TASK DIRECTIONS: Pictures are not part of the copy. Reproduce all the records exactly.

Collected data

────────

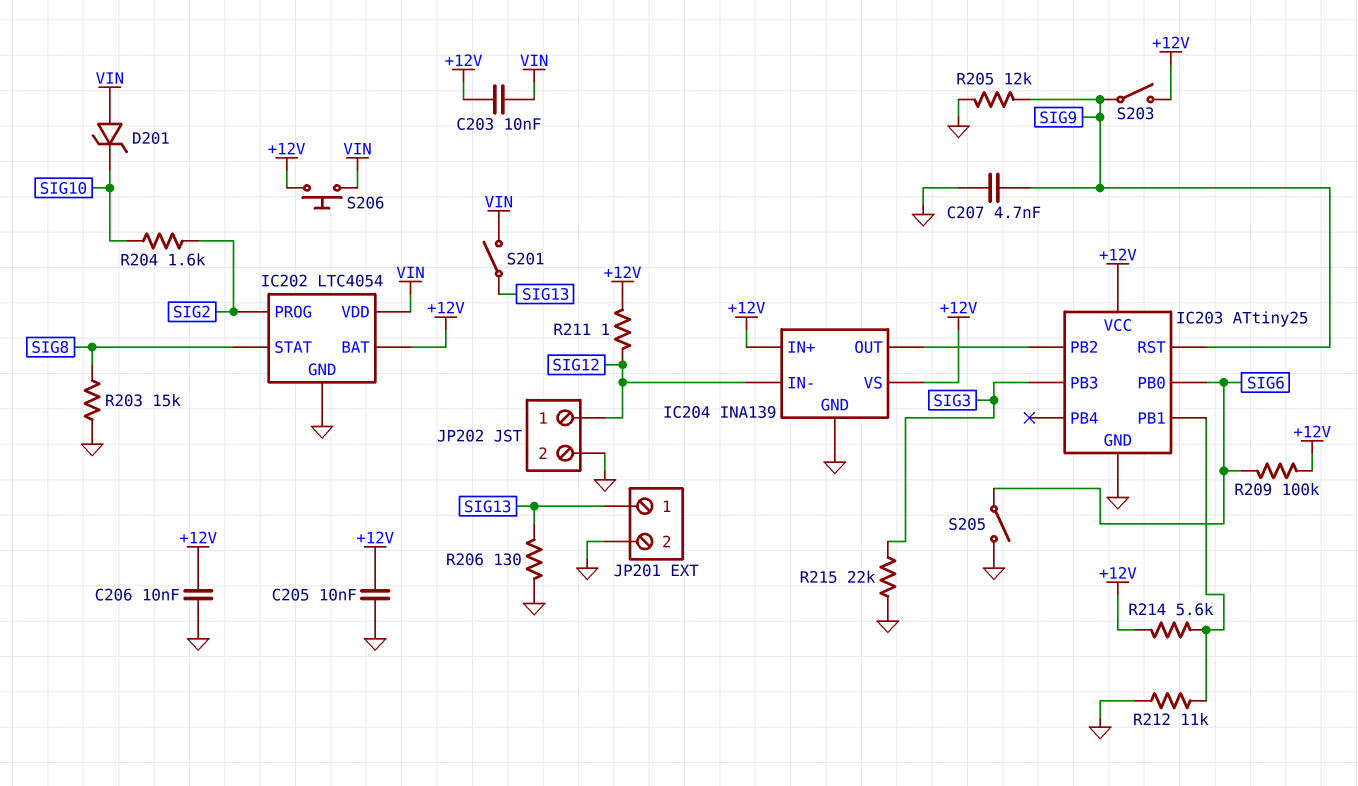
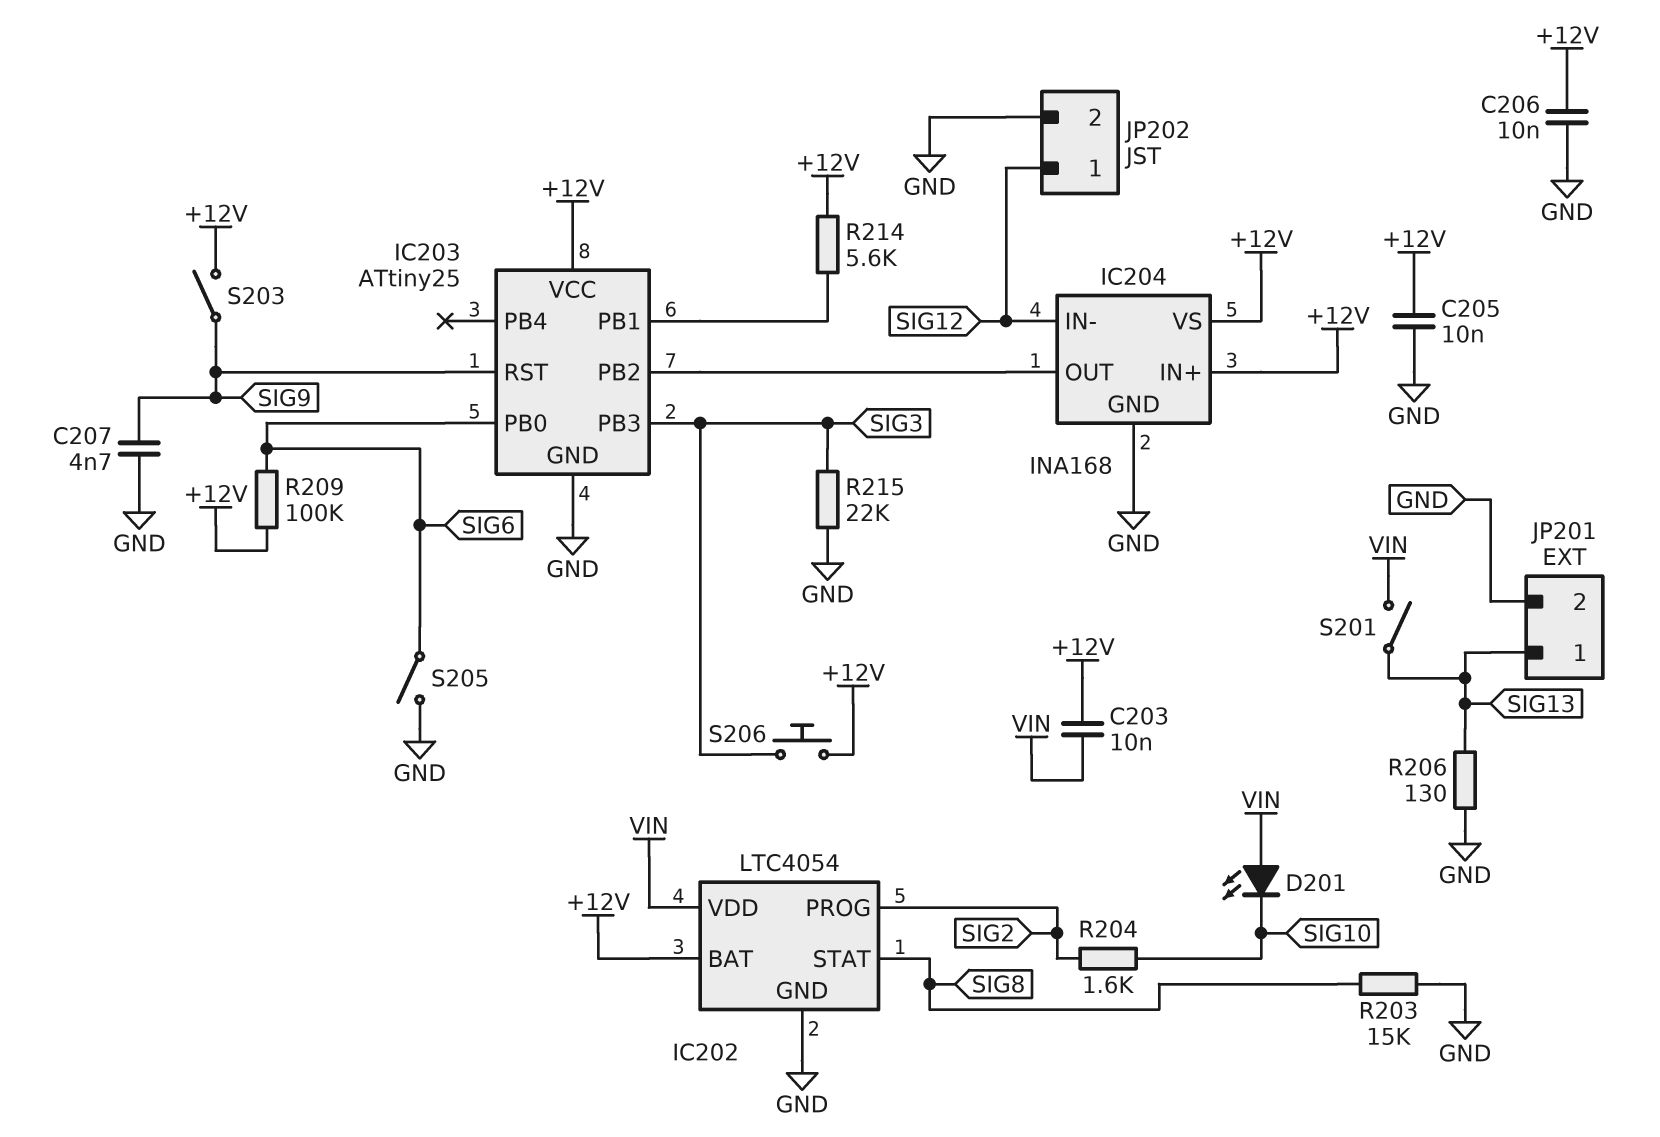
D201: zener (A VIN, K SIG10) -> LED (A VIN, K SIG10)
IC204: INA139 -> INA168
R205: 12k (GND, SIG9) -> none
R211: 1 (+12V, SIG12) -> none
R212: 11k (GND, IC203/PB1) -> none
S206: button (+12V, VIN) -> button (+12V, SIG3)

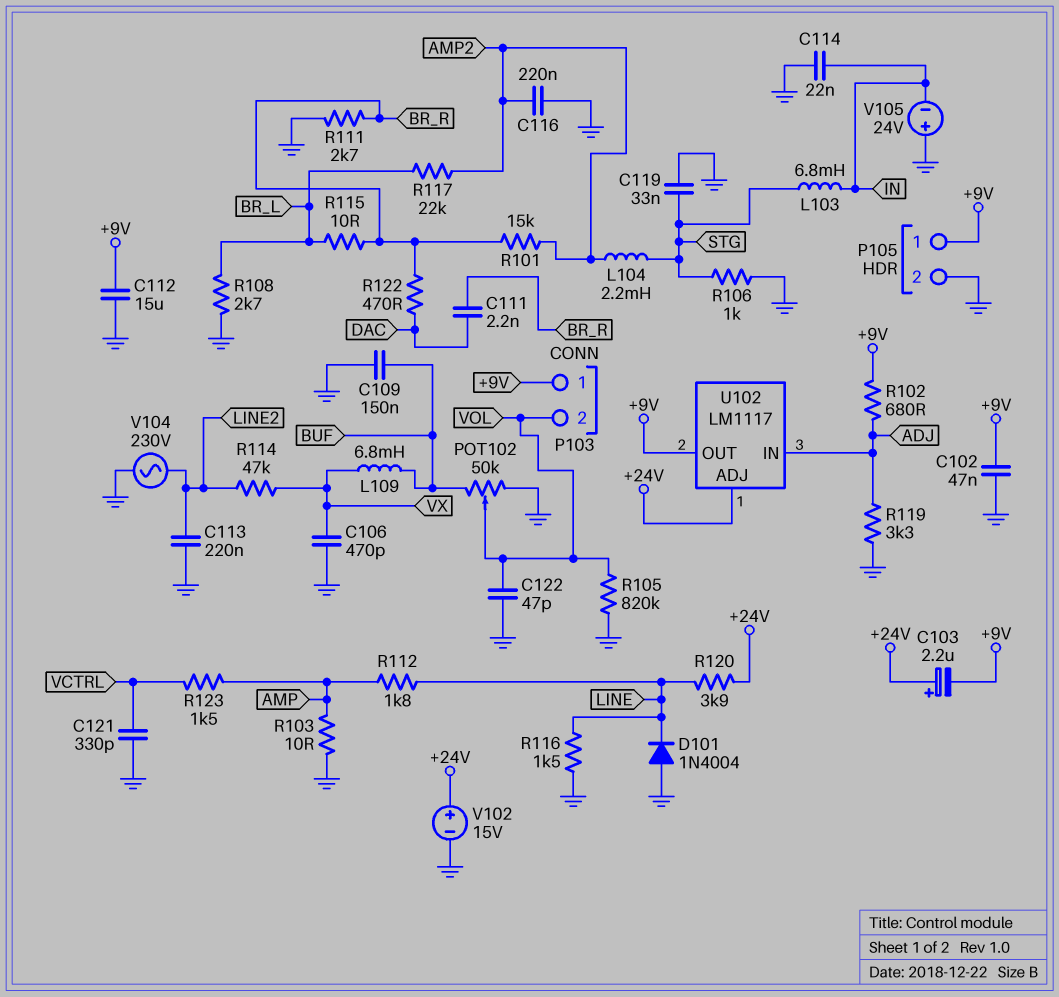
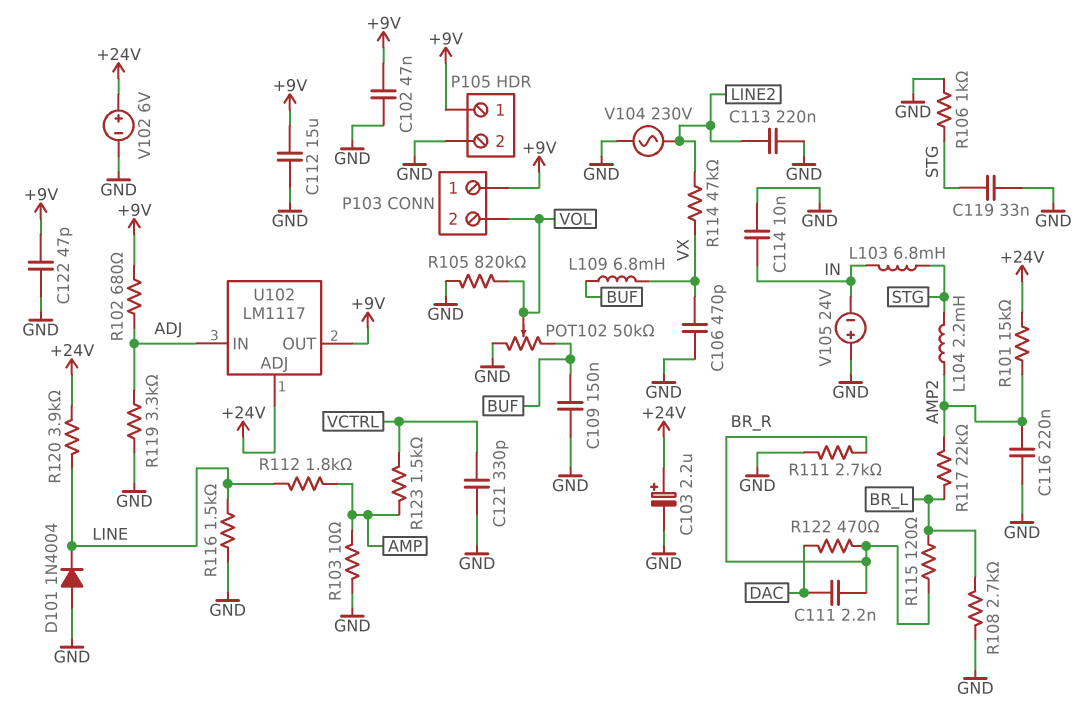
C103: 2.2uF (plus +24V, minus +9V) -> 2.2uF (plus +24V, minus GND)
C114: 22nF (GND, IN) -> 10nF (GND, IN)
C122: 47pF (GND, VOL) -> 47pF (+9V, GND)
R101: 15k (AMP2, BR_R) -> 15k (+24V, AMP2)
R115: 10 (BR_L, BR_R) -> 120 (BR_L, BR_R)
V102: 15V (plus +24V, minus GND) -> 6V (plus +24V, minus GND)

────────

RESULT OF THE TASK:
D201: zener (A VIN, K SIG10) -> LED (A VIN, K SIG10)
IC204: INA139 -> INA168
R205: 12k (GND, SIG9) -> none
R211: 1 (+12V, SIG12) -> none
R212: 11k (GND, IC203/PB1) -> none
S206: button (+12V, VIN) -> button (+12V, SIG3)

C103: 2.2uF (plus +24V, minus +9V) -> 2.2uF (plus +24V, minus GND)
C114: 22nF (GND, IN) -> 10nF (GND, IN)
C122: 47pF (GND, VOL) -> 47pF (+9V, GND)
R101: 15k (AMP2, BR_R) -> 15k (+24V, AMP2)
R115: 10 (BR_L, BR_R) -> 120 (BR_L, BR_R)
V102: 15V (plus +24V, minus GND) -> 6V (plus +24V, minus GND)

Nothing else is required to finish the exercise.